Task instructions: Reproduce exactly, and only, the lines below from the one containing "turquoise cone: 2 -> 3" through the one containing "yellow cone: 2 -> 3".

(Dataset extract begins)

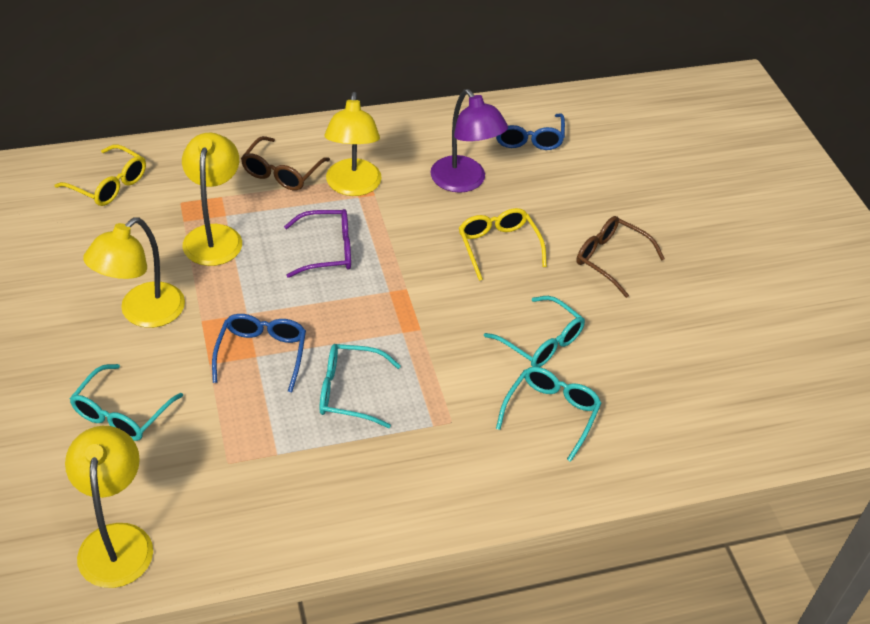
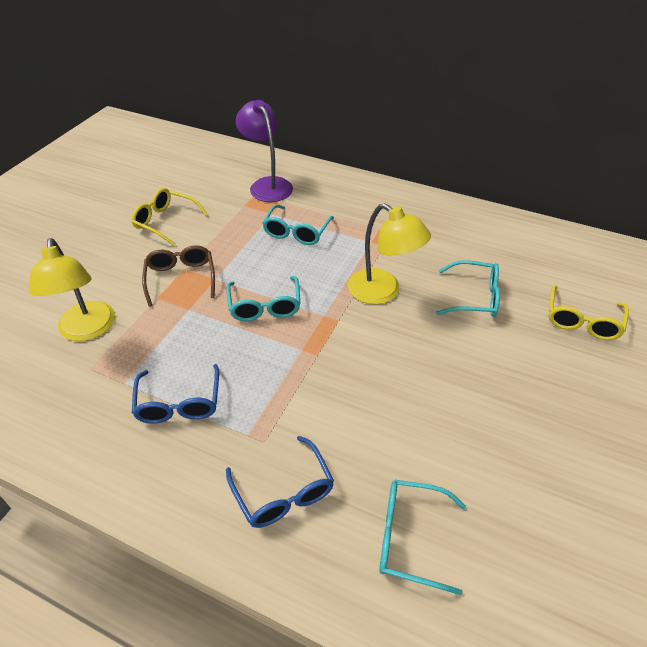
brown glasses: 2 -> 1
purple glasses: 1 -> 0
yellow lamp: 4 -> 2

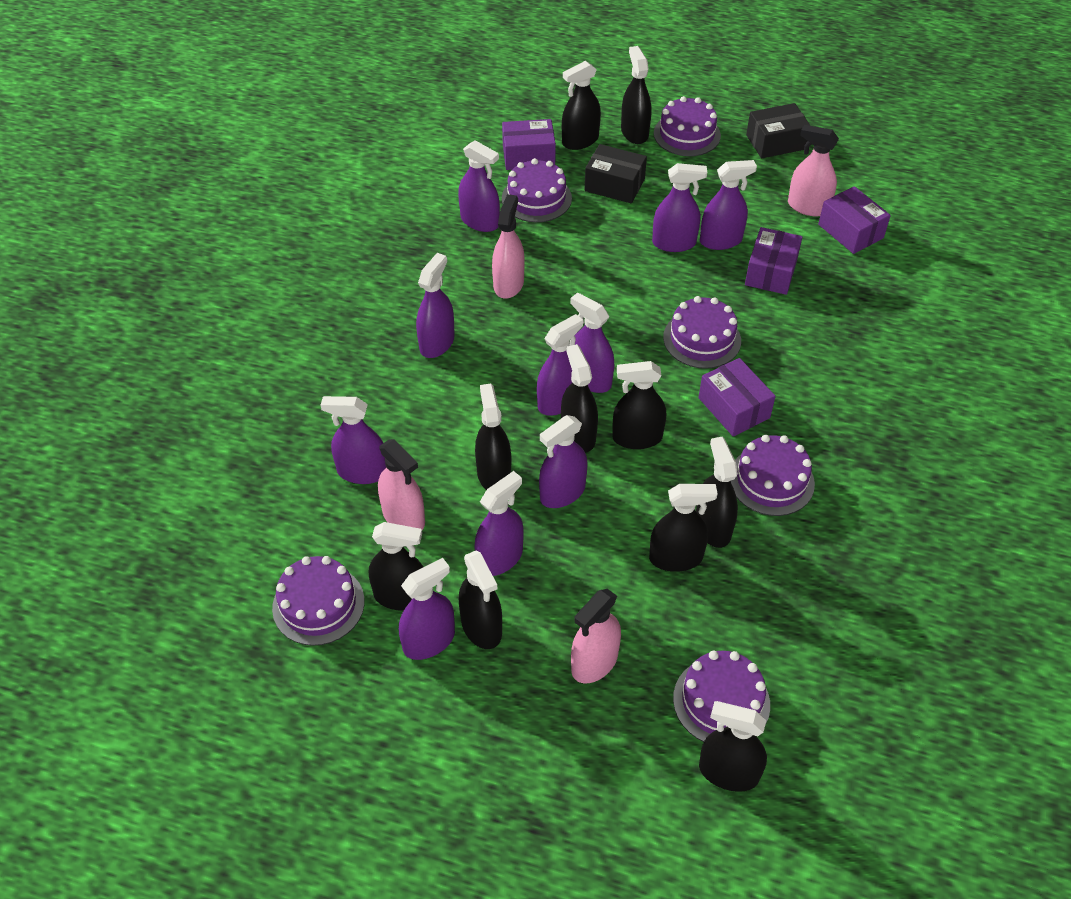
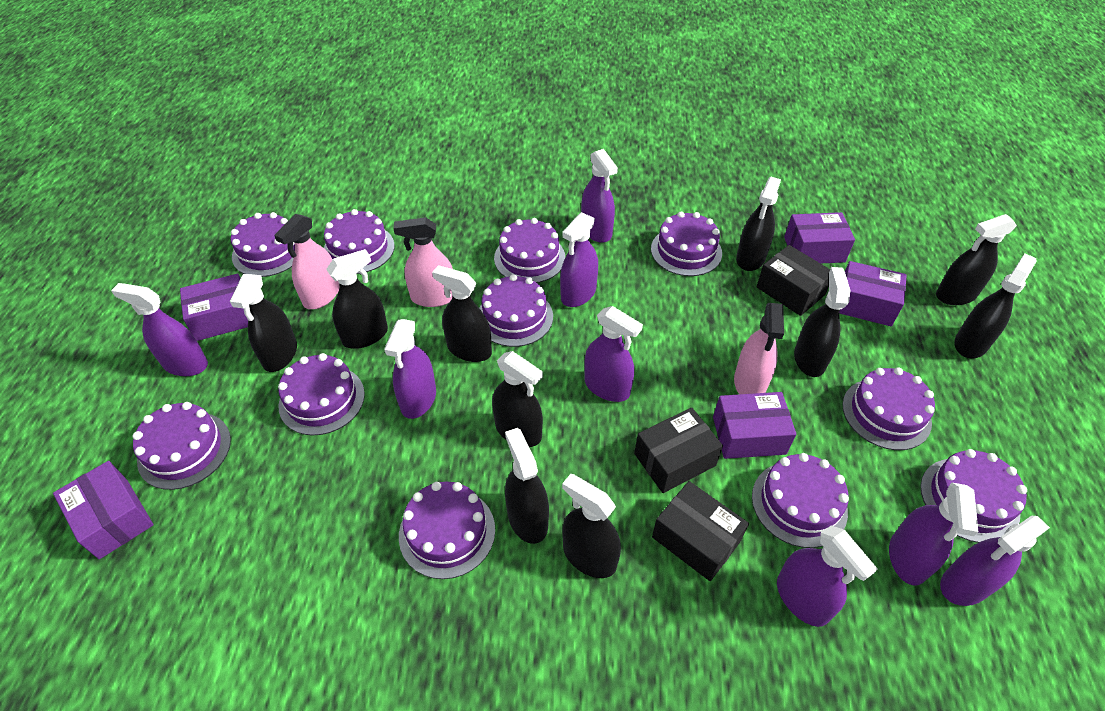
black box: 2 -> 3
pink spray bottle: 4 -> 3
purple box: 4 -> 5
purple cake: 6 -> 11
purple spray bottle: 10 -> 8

(Dataset extract ends)
(Dataset extract begins)

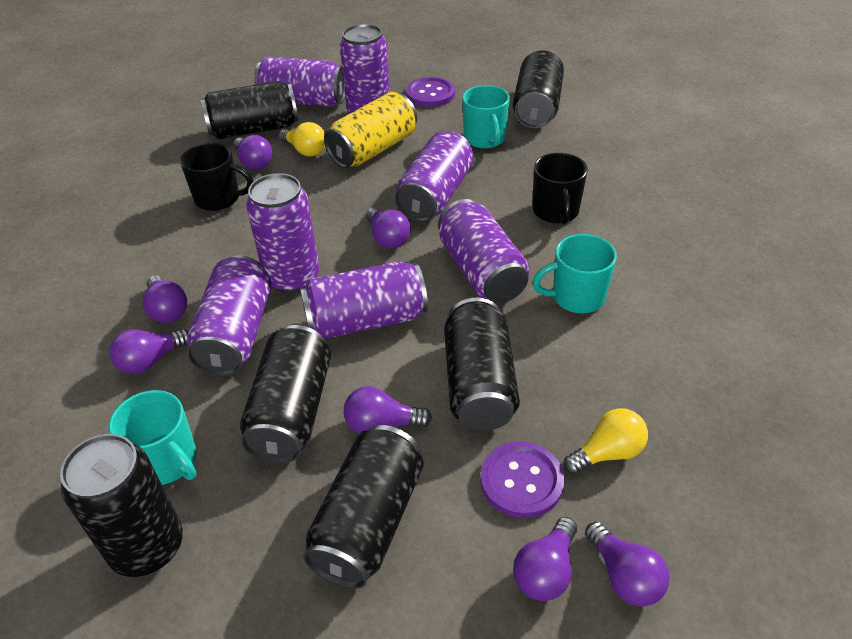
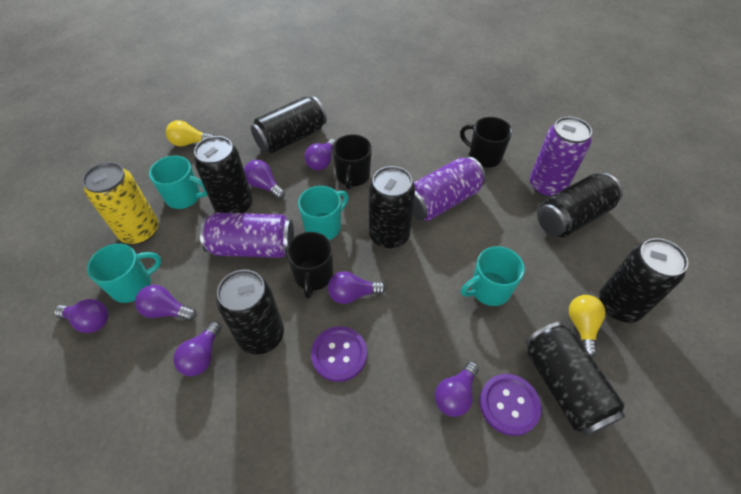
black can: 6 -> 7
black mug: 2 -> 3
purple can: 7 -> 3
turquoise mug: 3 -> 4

(Dataset extract ends)
(Dataset extract begins)

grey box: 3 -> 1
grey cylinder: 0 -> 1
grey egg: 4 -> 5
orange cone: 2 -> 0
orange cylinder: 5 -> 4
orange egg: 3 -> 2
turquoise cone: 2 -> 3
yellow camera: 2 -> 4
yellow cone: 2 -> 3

(Dataset extract ends)

Written response:
turquoise cone: 2 -> 3
yellow camera: 2 -> 4
yellow cone: 2 -> 3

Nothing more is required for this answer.